## Problem requirements
Wherever the line with "none -> brown brick C8 level 3" sits in the listing below, transcribe from it up to and including the line with "none -> brown brick C8 level 5", exactly, and leave the remaining lines out.

## Working data
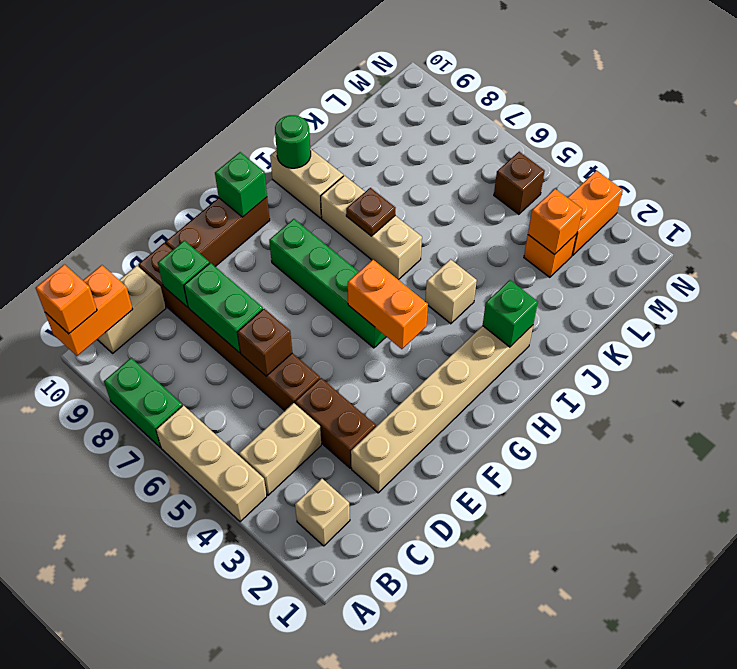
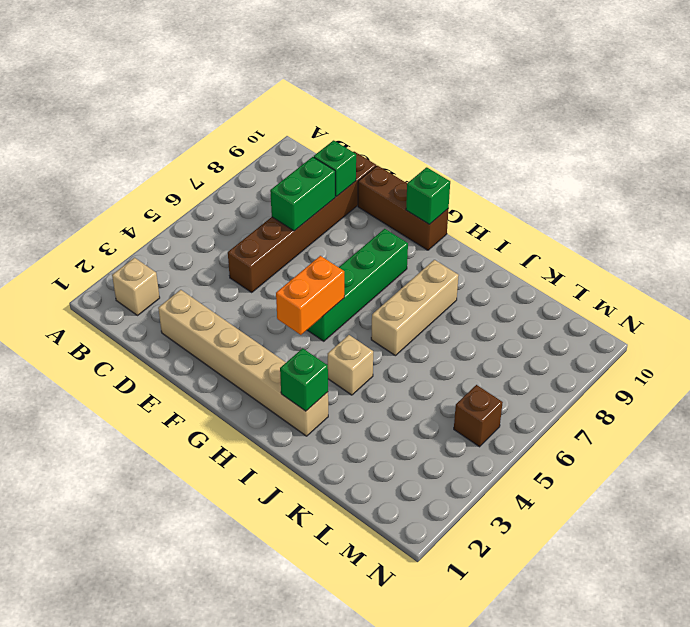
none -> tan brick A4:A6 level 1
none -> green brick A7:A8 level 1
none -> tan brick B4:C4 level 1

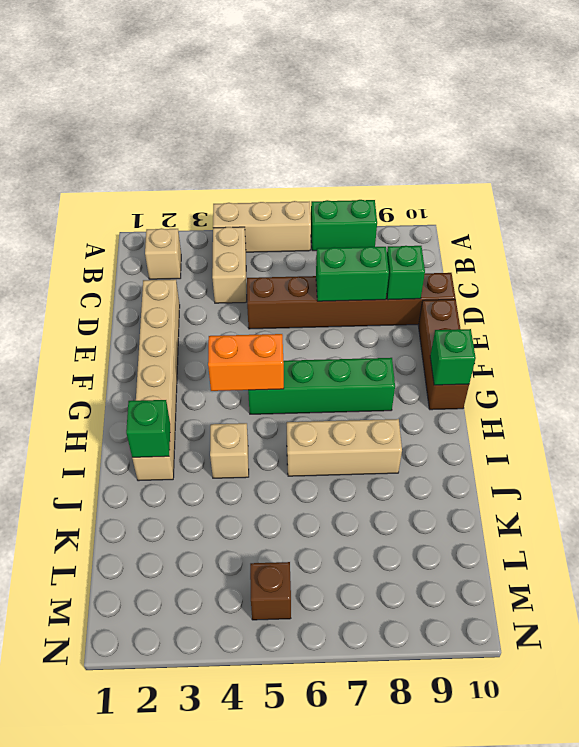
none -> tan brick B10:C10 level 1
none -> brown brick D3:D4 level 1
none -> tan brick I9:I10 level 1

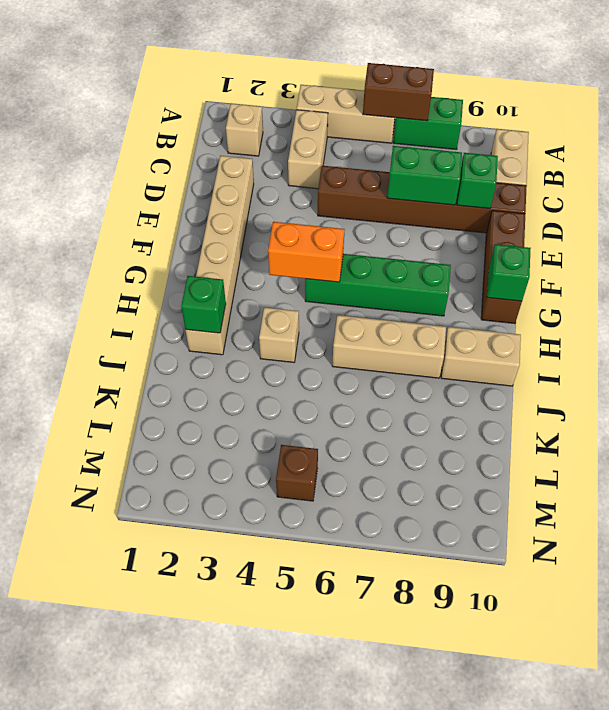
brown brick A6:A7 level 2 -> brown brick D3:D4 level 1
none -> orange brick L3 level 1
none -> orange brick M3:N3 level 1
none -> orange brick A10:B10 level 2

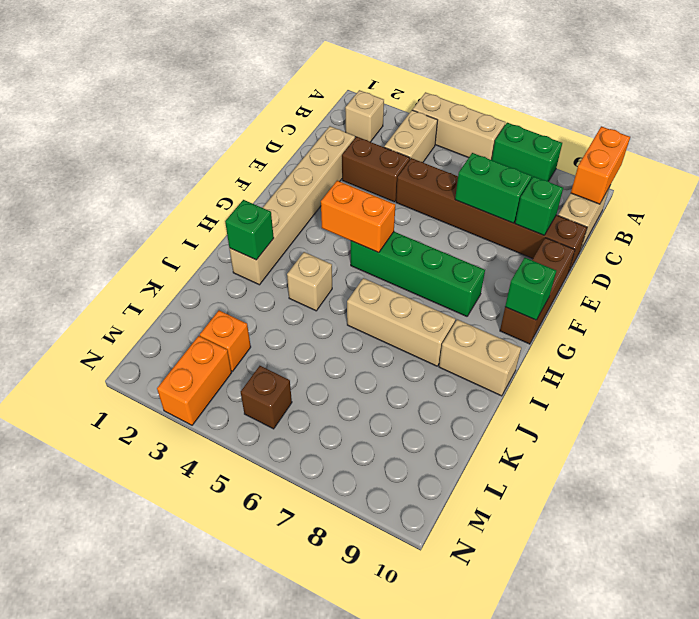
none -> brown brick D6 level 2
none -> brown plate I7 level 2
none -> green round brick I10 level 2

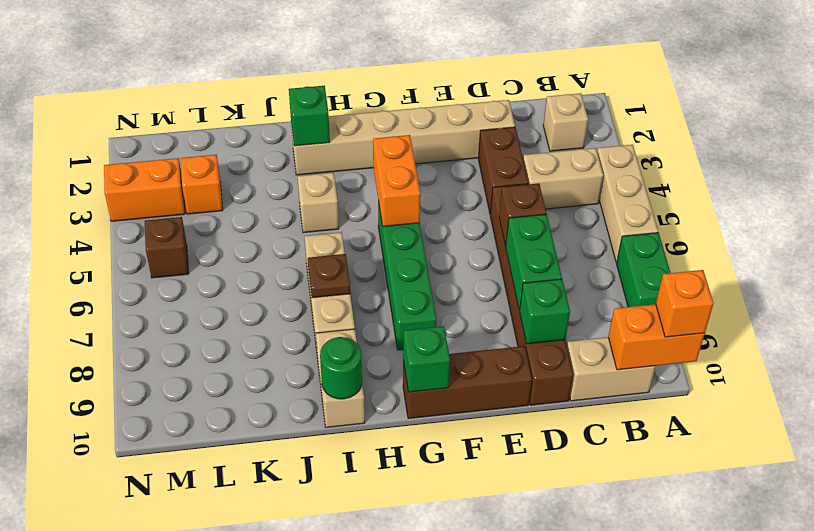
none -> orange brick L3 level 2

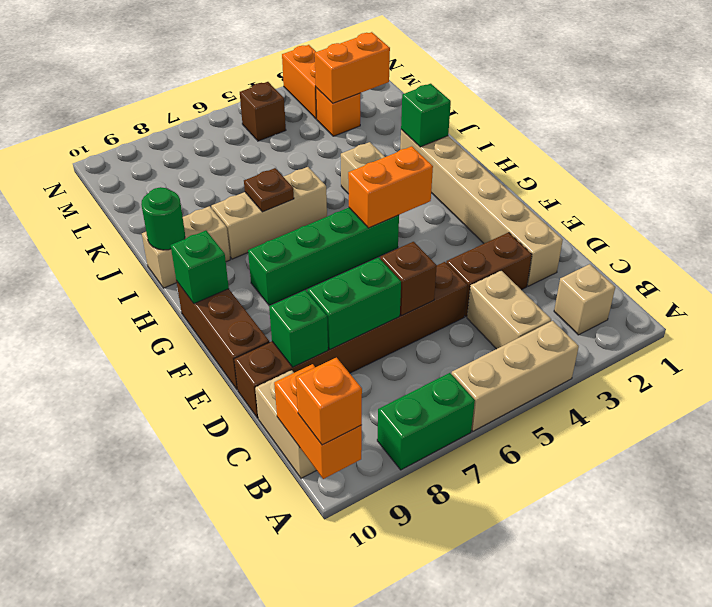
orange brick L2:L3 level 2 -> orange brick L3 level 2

...

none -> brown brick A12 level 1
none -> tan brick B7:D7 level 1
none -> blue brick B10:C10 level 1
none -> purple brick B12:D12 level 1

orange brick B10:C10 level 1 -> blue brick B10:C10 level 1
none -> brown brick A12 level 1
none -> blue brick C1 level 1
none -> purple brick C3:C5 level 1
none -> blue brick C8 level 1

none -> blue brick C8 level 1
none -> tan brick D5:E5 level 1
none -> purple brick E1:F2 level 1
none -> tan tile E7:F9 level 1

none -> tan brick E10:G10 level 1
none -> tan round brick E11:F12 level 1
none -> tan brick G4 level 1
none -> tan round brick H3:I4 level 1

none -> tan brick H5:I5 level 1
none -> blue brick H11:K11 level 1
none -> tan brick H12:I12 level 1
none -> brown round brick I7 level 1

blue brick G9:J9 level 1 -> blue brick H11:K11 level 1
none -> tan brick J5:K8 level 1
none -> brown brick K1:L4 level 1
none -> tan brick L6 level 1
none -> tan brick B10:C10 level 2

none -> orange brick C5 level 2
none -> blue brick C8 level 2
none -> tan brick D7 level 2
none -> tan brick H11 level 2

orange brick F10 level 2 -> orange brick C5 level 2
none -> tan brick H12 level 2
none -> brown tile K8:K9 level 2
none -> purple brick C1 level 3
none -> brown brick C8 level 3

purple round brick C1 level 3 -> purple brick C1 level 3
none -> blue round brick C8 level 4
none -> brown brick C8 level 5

## The completed task
none -> brown brick C8 level 3

purple round brick C1 level 3 -> purple brick C1 level 3
none -> blue round brick C8 level 4
none -> brown brick C8 level 5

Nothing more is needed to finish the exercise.